The entries below contain a line with "orange cap: 4 -> 6" and a line with "white wallet: 1 -> 3". Quote exactly those two lines and all lines between them.
#### Provided records
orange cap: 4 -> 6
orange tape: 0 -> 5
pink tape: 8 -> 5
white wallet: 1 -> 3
########
#### Provided records
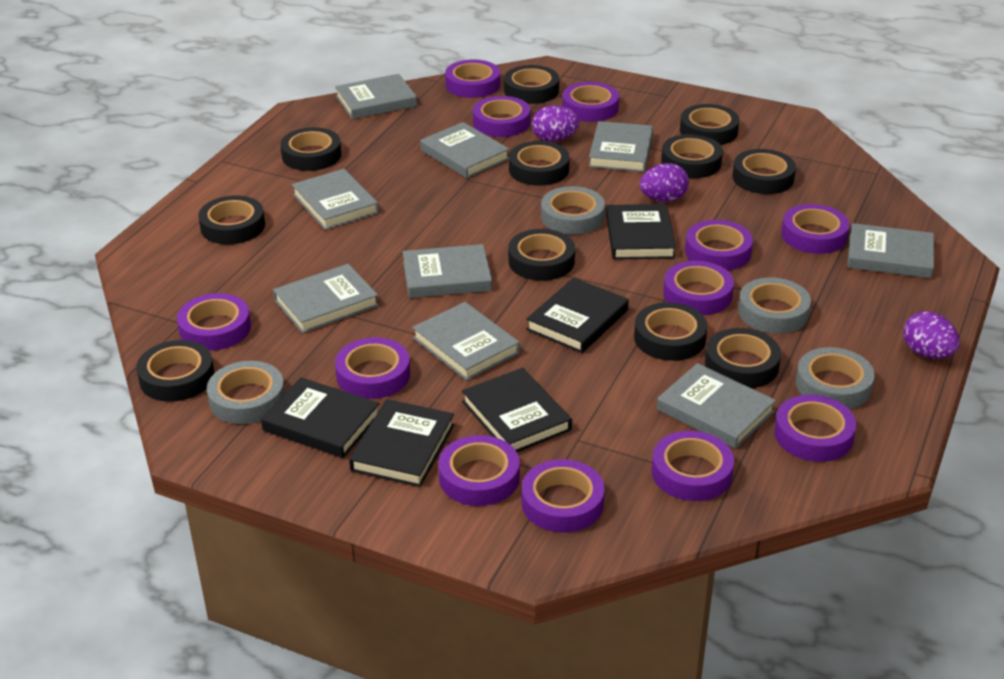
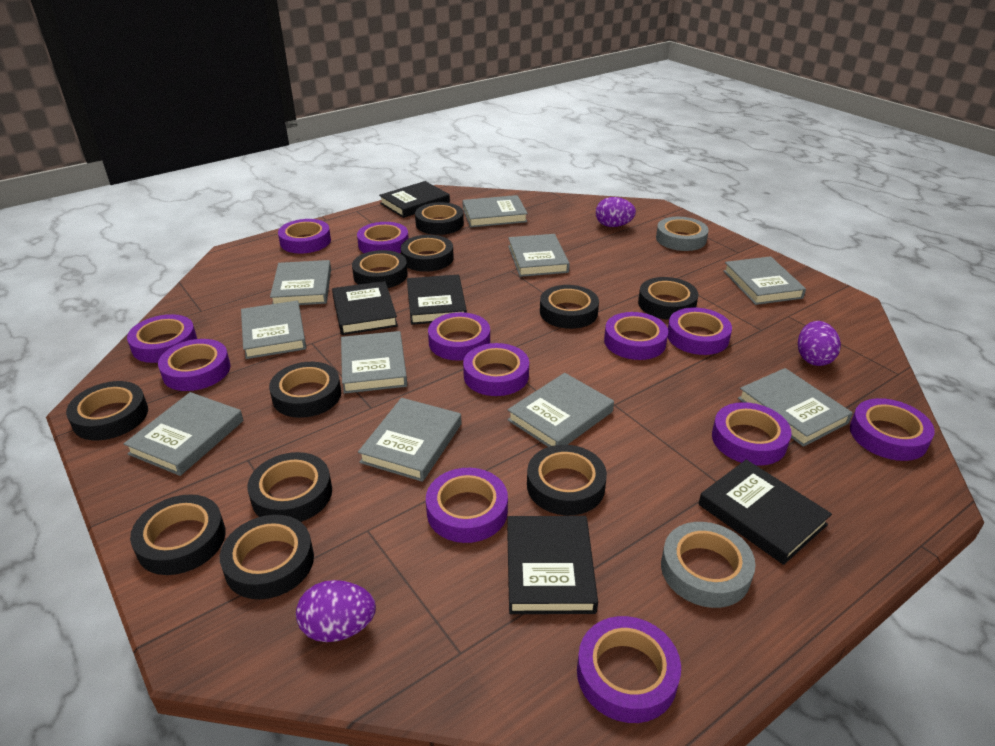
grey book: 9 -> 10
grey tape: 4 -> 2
########
#### Provided records
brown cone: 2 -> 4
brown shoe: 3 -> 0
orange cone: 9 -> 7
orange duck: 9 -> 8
########
Task result:
orange cap: 4 -> 6
orange tape: 0 -> 5
pink tape: 8 -> 5
white wallet: 1 -> 3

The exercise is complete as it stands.